PROBLEM: In the data, find each line where the word "tile" appears and list that line.

*** RECORDED DATA Section Begins ***

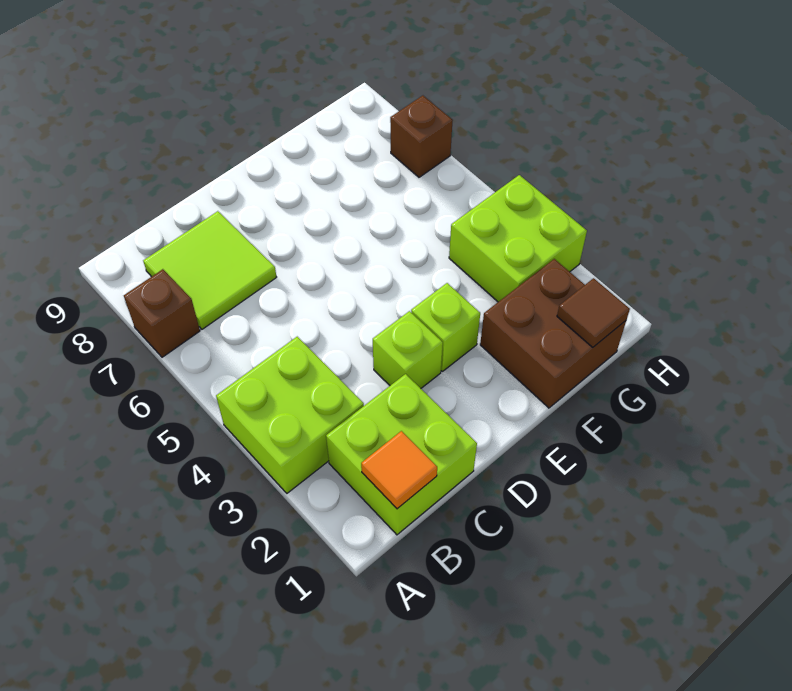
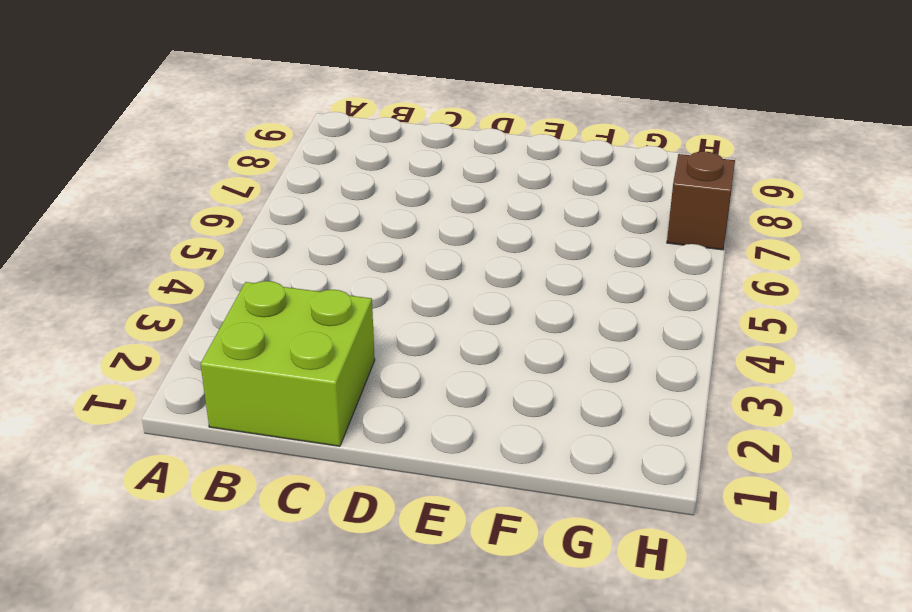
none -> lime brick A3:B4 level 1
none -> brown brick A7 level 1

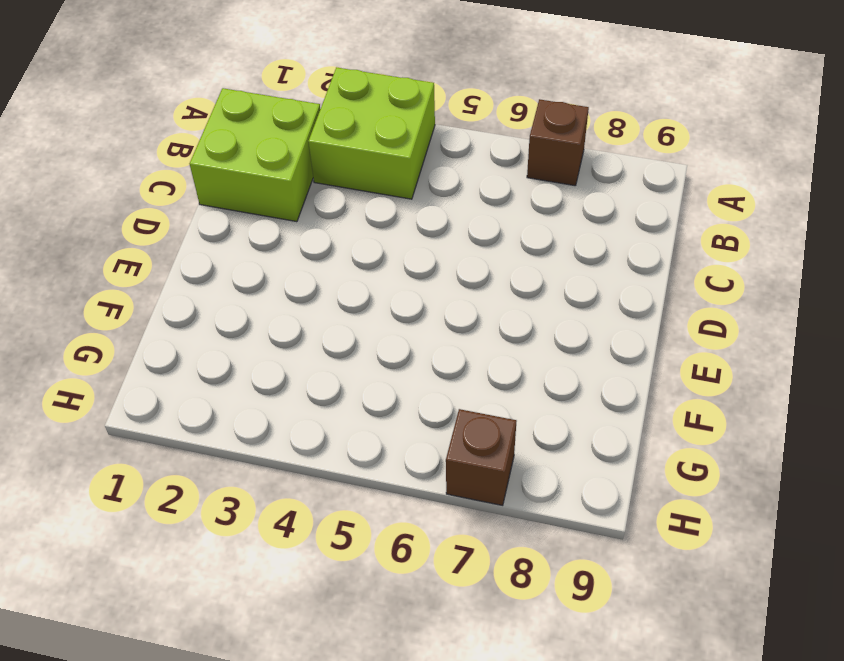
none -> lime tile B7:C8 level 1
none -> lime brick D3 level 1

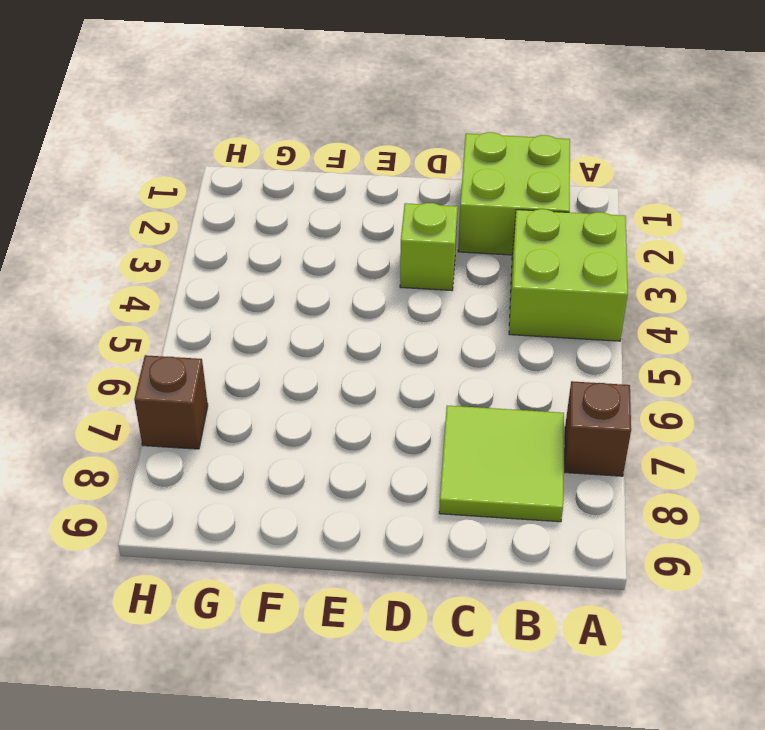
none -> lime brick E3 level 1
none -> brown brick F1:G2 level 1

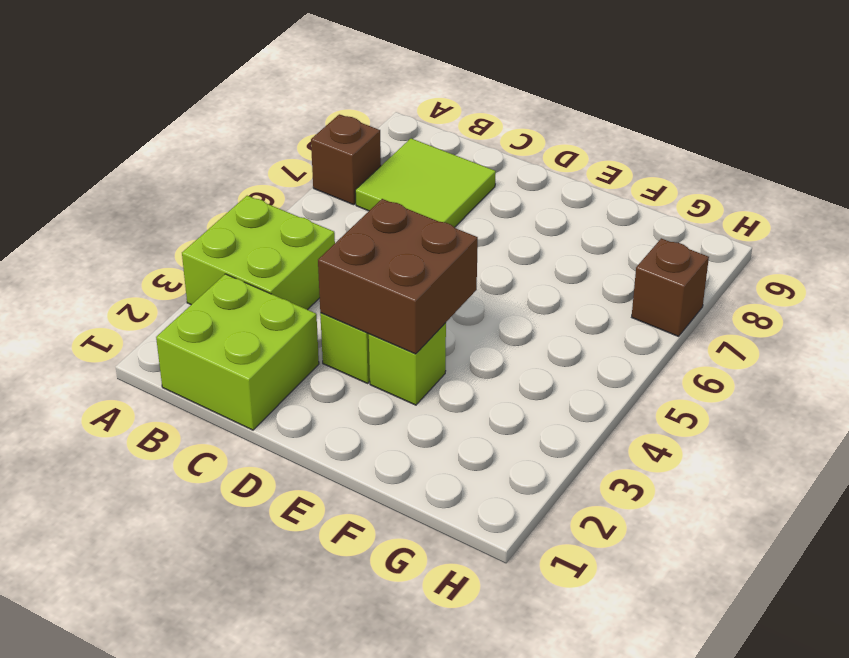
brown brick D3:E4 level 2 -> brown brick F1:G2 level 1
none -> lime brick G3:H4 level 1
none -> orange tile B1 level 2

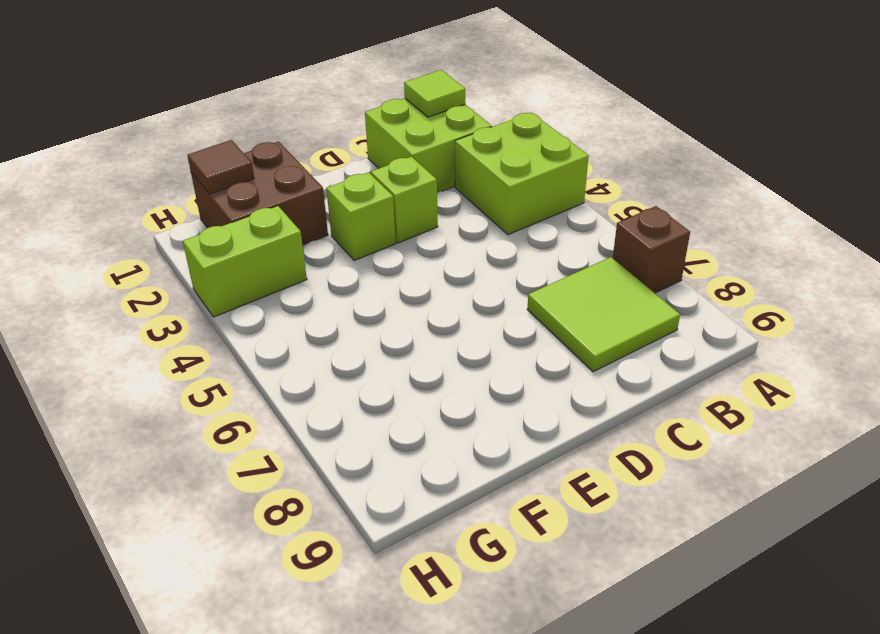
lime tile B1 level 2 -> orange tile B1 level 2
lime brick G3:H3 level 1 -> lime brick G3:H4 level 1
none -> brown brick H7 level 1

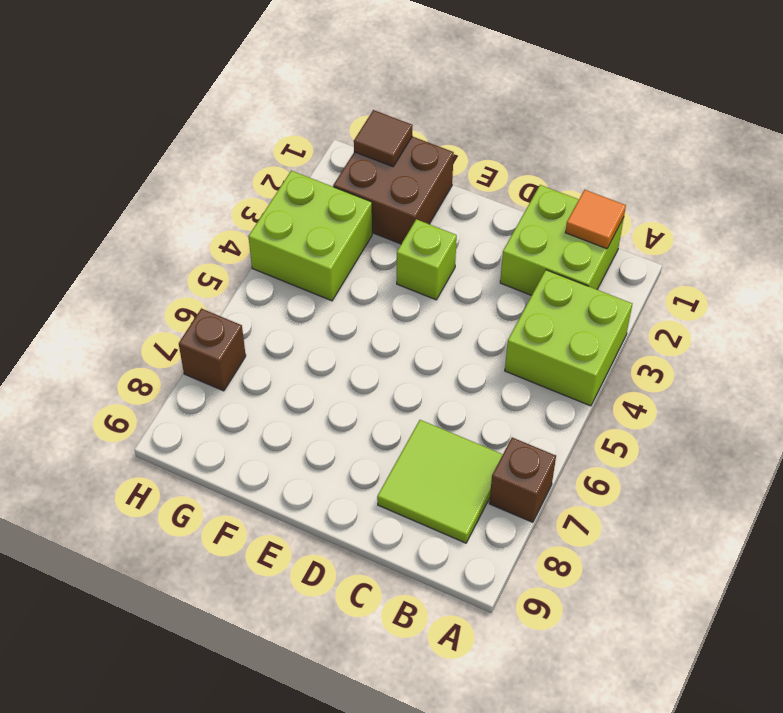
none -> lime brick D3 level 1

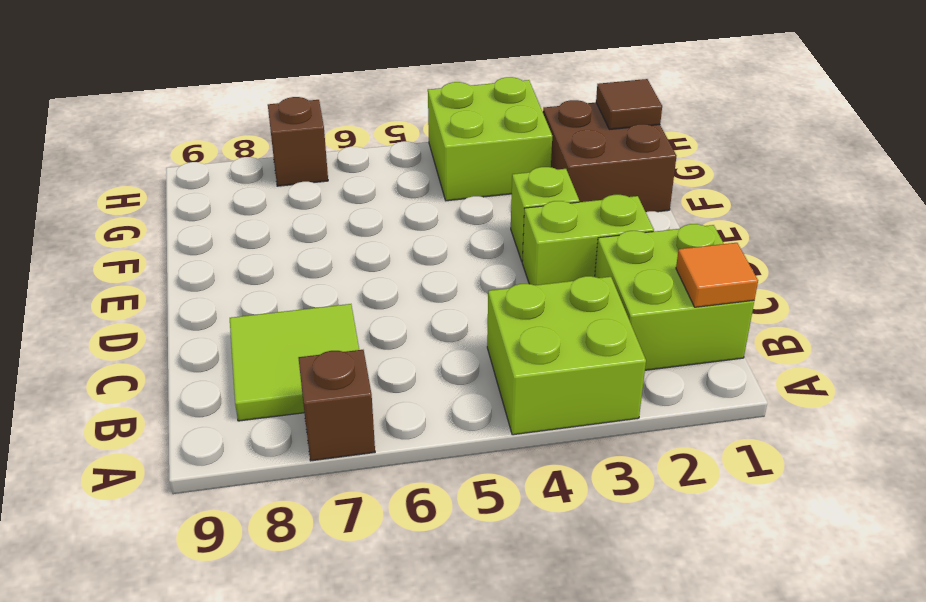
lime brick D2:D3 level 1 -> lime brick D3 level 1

*** RECORDED DATA Section Ends ***
*** RECORDED DATA Section Begins ***

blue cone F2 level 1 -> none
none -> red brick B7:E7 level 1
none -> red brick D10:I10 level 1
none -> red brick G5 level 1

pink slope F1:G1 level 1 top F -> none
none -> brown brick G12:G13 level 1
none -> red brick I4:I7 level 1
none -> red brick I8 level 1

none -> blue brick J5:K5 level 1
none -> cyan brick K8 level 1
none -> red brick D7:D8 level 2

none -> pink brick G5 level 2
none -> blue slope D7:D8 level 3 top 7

*** RECORDED DATA Section Ends ***

ANSWER SPACE:
none -> lime tile B7:C8 level 1
none -> orange tile B1 level 2
lime tile B1 level 2 -> orange tile B1 level 2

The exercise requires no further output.